MATERIAL FOR THIS EXERCISE:
□ □ □ □ □ □ □
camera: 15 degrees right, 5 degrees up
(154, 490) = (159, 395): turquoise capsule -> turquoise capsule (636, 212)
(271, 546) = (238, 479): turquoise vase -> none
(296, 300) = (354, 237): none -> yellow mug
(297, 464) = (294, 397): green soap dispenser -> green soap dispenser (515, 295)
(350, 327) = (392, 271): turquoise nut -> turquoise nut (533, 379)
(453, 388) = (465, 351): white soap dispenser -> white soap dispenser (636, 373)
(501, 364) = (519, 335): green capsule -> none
□ □ □ □ □ □ □
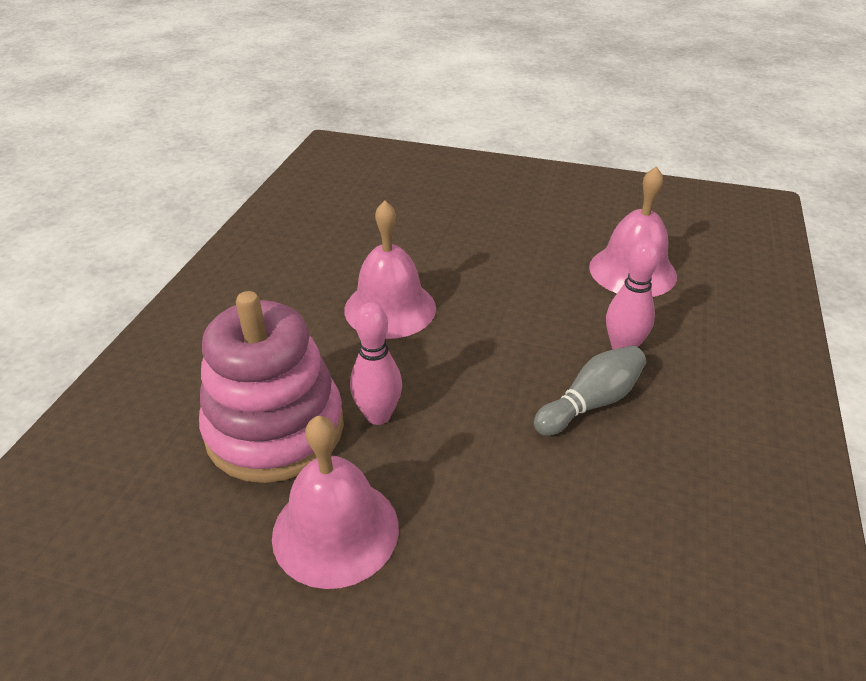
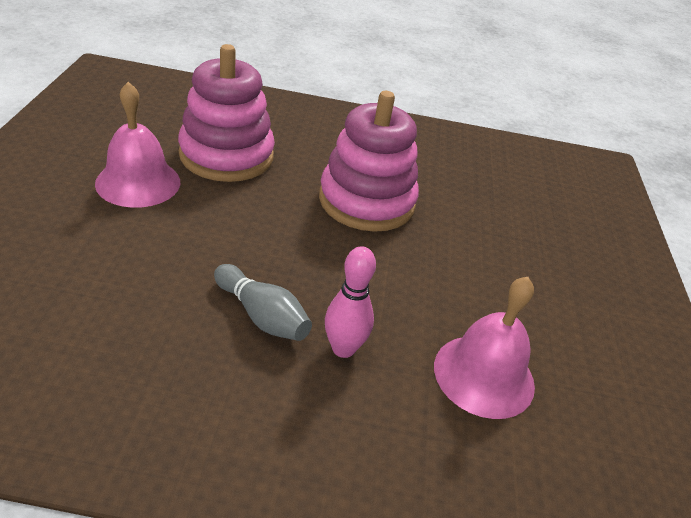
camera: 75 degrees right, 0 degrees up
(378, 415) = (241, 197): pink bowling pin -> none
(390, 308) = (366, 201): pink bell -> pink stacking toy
□ □ □ □ □ □ □
PROBLEM DETAILS: Could you set down, word for word, only the lines above from the line with "(453, 388) = (465, 351): white" to the line with "(501, 364) = (519, 335): green", including both?

EXERCISE RESULT:
(453, 388) = (465, 351): white soap dispenser -> white soap dispenser (636, 373)
(501, 364) = (519, 335): green capsule -> none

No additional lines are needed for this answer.